Stored data: Begin

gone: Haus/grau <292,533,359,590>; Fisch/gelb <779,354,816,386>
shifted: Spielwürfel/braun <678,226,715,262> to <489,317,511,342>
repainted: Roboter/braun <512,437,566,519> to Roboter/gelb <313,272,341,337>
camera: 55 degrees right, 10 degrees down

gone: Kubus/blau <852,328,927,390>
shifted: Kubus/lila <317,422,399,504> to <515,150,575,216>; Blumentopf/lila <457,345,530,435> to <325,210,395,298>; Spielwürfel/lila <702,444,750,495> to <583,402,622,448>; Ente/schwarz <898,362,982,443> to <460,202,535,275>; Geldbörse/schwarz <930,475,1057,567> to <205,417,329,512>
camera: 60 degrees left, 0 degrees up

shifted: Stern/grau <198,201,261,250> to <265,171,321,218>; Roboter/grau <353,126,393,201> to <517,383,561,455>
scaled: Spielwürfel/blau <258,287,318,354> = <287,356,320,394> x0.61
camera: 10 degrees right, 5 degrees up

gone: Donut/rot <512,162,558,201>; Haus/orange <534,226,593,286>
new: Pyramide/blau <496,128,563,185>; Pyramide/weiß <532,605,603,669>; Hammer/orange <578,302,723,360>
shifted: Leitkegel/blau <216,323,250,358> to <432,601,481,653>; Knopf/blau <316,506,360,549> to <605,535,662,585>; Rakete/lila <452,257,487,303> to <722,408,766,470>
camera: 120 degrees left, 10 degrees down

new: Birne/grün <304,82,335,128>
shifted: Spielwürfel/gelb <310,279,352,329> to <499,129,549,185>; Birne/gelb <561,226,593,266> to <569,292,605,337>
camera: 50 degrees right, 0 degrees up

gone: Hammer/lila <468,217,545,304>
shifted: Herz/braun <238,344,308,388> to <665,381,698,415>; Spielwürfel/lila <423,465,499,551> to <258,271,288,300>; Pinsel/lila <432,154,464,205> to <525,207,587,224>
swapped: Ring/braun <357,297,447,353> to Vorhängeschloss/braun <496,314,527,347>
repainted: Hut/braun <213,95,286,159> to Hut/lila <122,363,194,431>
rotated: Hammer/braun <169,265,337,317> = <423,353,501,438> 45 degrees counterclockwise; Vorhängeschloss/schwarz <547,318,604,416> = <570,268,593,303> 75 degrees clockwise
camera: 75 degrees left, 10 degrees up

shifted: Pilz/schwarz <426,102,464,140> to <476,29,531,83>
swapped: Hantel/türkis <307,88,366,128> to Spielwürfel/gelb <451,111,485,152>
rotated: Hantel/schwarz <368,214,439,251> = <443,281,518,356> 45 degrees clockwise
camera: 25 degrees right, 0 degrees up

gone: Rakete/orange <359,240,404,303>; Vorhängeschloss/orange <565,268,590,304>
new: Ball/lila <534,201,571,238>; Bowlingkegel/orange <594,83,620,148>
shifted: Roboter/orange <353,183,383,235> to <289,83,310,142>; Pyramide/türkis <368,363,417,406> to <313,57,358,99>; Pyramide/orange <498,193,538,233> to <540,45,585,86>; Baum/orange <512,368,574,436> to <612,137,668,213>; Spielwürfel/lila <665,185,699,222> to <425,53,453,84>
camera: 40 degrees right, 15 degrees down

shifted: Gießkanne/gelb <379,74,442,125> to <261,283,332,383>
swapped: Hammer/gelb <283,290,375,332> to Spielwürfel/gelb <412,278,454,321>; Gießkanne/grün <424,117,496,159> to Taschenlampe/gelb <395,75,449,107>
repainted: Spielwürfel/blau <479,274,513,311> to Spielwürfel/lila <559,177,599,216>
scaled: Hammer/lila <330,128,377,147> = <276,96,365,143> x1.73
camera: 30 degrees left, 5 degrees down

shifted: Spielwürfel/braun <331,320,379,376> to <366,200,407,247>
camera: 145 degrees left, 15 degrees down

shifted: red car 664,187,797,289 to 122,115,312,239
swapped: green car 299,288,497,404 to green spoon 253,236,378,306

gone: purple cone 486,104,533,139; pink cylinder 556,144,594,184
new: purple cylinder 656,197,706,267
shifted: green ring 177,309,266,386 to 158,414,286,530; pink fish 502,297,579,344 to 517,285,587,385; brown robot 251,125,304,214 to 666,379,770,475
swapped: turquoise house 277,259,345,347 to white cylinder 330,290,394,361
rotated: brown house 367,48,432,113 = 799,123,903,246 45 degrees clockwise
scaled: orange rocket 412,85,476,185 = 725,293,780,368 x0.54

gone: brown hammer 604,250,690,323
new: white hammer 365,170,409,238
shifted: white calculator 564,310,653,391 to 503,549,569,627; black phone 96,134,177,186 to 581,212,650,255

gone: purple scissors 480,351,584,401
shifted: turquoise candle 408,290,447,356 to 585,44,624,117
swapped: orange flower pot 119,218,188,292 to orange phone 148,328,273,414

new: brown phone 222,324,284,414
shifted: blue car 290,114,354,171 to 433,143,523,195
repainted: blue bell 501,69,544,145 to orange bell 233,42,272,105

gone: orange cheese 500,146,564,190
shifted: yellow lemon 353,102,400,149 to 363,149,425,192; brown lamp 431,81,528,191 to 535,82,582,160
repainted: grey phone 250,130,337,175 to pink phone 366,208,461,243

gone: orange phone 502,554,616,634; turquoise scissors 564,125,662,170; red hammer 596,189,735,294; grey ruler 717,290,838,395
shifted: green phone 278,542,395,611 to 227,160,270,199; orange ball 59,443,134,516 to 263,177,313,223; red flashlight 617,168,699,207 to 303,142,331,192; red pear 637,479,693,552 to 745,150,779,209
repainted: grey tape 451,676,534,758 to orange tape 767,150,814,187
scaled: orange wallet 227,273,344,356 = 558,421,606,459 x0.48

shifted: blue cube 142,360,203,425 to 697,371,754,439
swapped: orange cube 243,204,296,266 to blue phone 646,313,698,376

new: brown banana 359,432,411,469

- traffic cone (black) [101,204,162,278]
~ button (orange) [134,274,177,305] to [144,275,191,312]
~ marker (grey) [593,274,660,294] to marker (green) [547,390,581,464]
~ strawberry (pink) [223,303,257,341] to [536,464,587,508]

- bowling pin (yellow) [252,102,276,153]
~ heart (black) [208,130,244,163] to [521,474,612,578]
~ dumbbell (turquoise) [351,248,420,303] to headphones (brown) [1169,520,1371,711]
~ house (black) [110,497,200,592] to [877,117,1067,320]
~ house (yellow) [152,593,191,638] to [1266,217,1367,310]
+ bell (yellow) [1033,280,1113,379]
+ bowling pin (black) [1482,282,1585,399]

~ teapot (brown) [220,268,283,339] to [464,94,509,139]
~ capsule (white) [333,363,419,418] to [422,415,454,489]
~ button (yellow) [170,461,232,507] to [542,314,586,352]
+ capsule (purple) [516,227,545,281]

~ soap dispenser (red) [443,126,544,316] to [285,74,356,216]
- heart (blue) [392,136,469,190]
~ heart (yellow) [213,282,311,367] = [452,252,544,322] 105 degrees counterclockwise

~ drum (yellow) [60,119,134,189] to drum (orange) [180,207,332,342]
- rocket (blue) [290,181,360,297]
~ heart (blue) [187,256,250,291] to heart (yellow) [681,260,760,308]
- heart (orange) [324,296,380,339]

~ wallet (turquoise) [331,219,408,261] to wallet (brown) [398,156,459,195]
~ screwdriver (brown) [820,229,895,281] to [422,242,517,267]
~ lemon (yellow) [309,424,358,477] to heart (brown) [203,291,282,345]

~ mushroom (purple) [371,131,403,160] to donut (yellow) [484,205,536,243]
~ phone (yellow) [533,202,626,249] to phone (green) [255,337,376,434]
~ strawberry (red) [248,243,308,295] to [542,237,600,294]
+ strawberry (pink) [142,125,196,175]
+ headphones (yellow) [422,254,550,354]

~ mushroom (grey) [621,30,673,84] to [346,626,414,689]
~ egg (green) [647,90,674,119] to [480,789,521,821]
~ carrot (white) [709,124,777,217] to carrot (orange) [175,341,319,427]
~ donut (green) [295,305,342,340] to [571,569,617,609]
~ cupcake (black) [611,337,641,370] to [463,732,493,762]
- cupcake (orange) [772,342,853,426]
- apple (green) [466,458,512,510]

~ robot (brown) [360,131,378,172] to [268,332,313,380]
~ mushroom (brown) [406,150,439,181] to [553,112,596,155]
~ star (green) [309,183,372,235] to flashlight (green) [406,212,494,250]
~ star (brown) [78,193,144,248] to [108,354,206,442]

Stored data: End

[The task]:
If a line in the entries above contains "white", include it in the count, then report only the total.

[Reply]:
5